• **What you should do**:
If a record contains a picture, skip the picture and transcribe the rest exactly.

• **Provided records**:

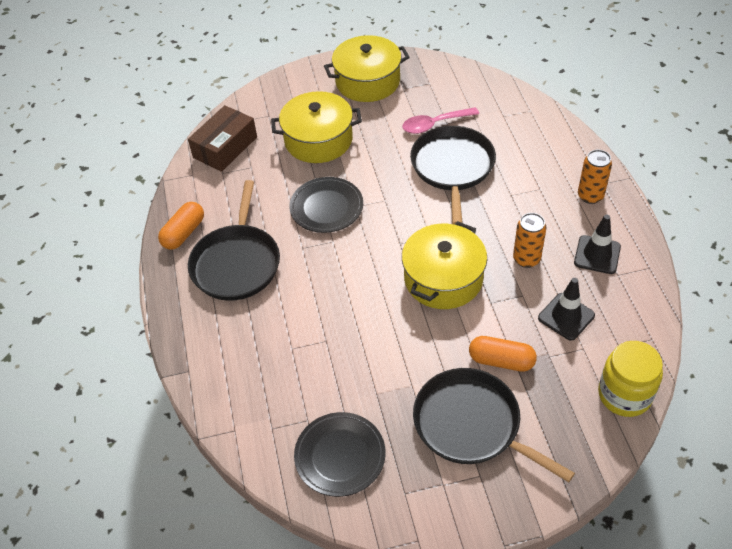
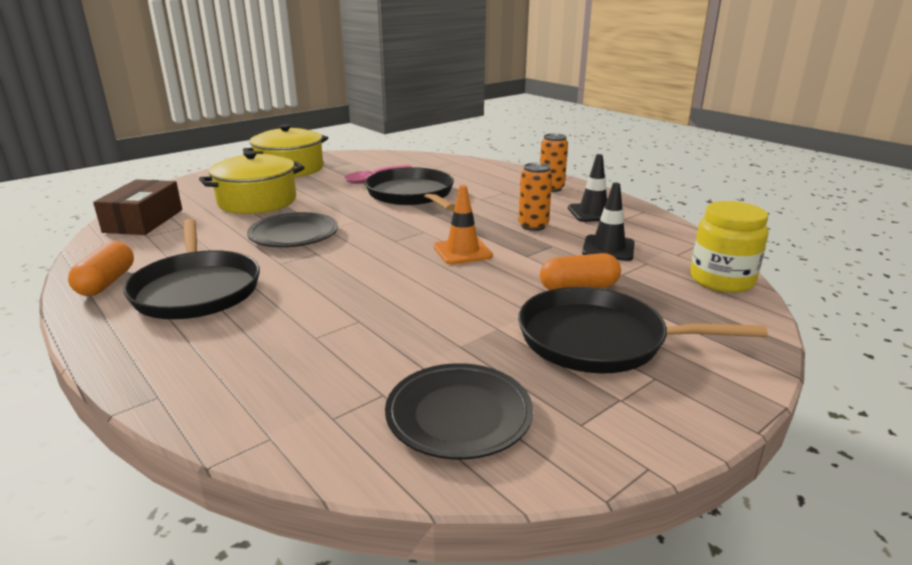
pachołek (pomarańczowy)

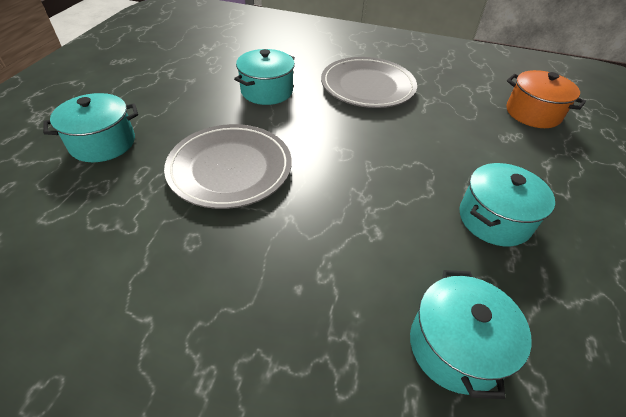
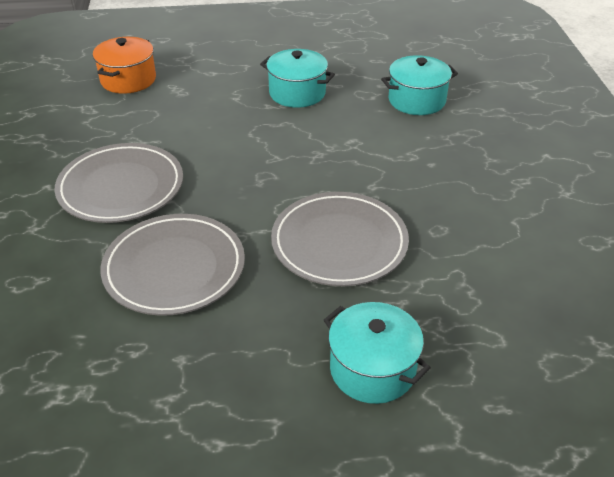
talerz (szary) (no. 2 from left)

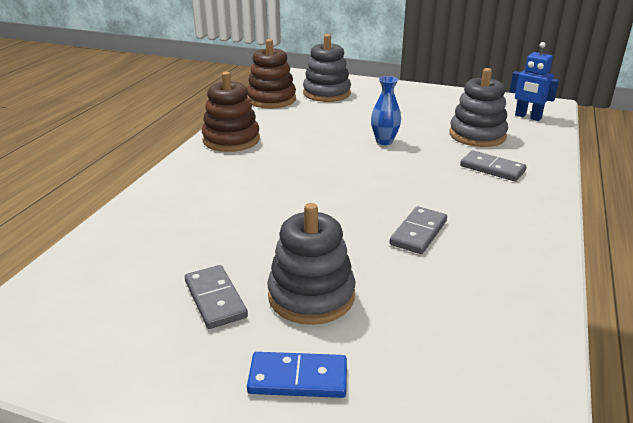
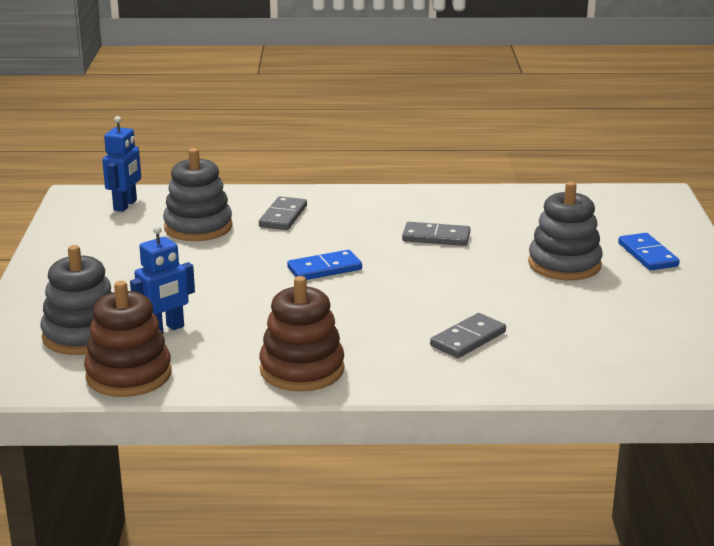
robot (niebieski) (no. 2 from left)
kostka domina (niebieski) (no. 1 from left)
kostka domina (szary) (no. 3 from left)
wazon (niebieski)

• **Answer to the exercise**:
pachołek (pomarańczowy)

talerz (szary) (no. 2 from left)

robot (niebieski) (no. 2 from left)
kostka domina (niebieski) (no. 1 from left)
kostka domina (szary) (no. 3 from left)
wazon (niebieski)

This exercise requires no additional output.